*** DATA SECTION ***

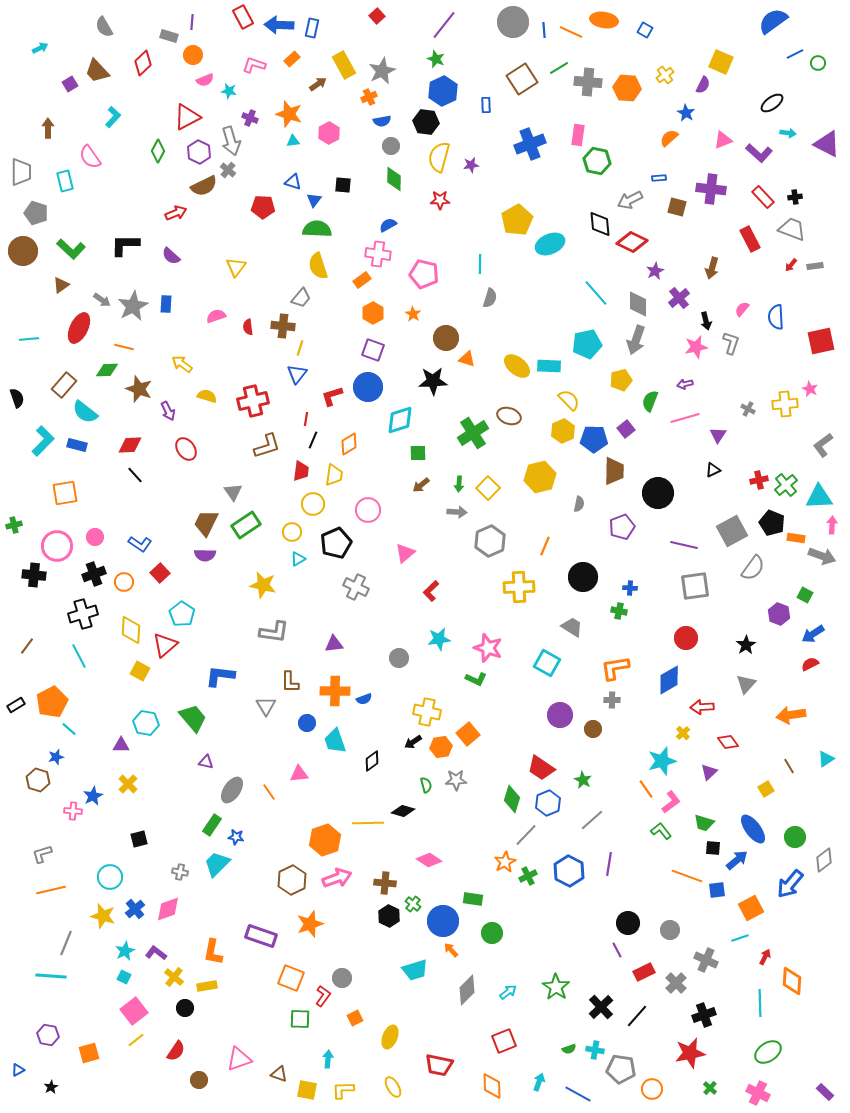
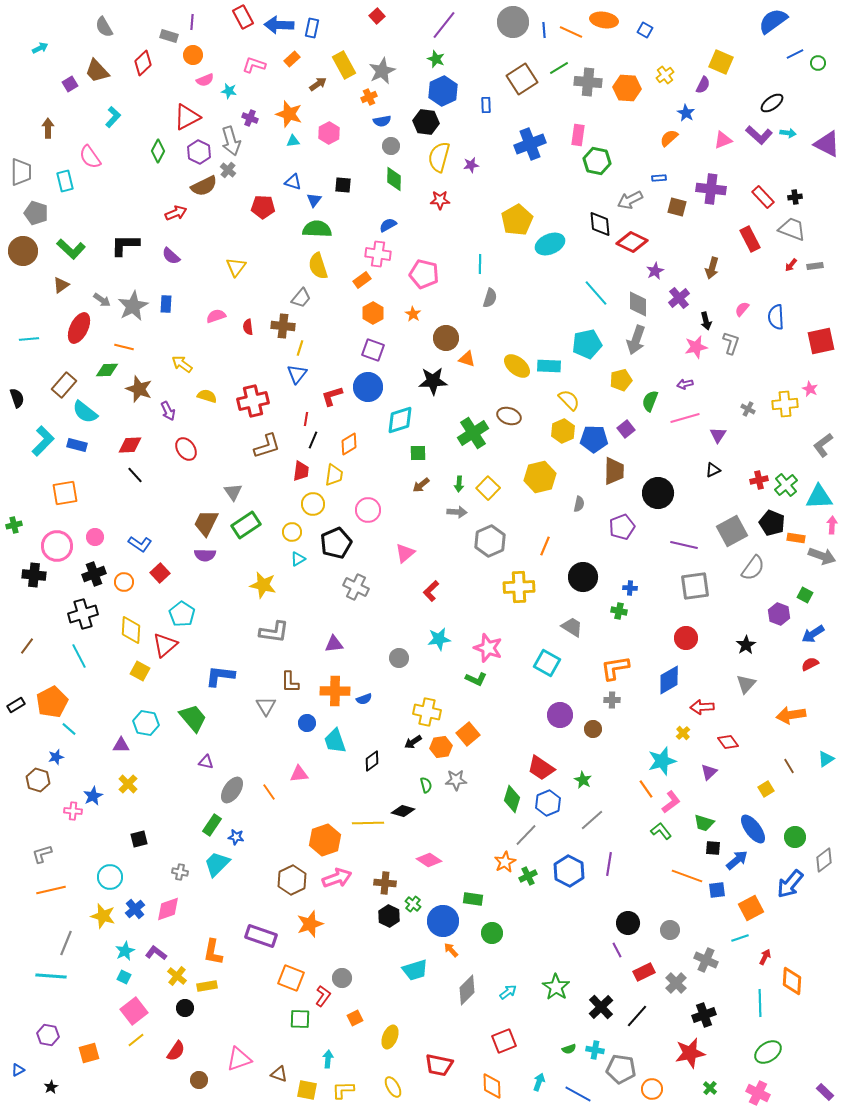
purple L-shape at (759, 153): moved 18 px up
yellow cross at (174, 977): moved 3 px right, 1 px up
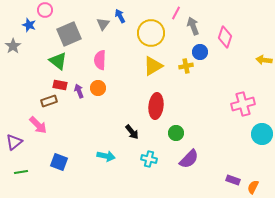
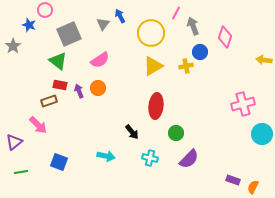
pink semicircle: rotated 126 degrees counterclockwise
cyan cross: moved 1 px right, 1 px up
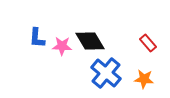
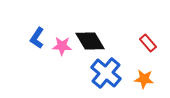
blue L-shape: rotated 30 degrees clockwise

***

WHAT YOU NEED TO DO. Search the material above for the string "right". Show every line that holds it.

ANSWER TO THIS TASK.
yellow cross at (174, 977): moved 3 px right, 1 px up
cyan cross: moved 1 px right, 1 px up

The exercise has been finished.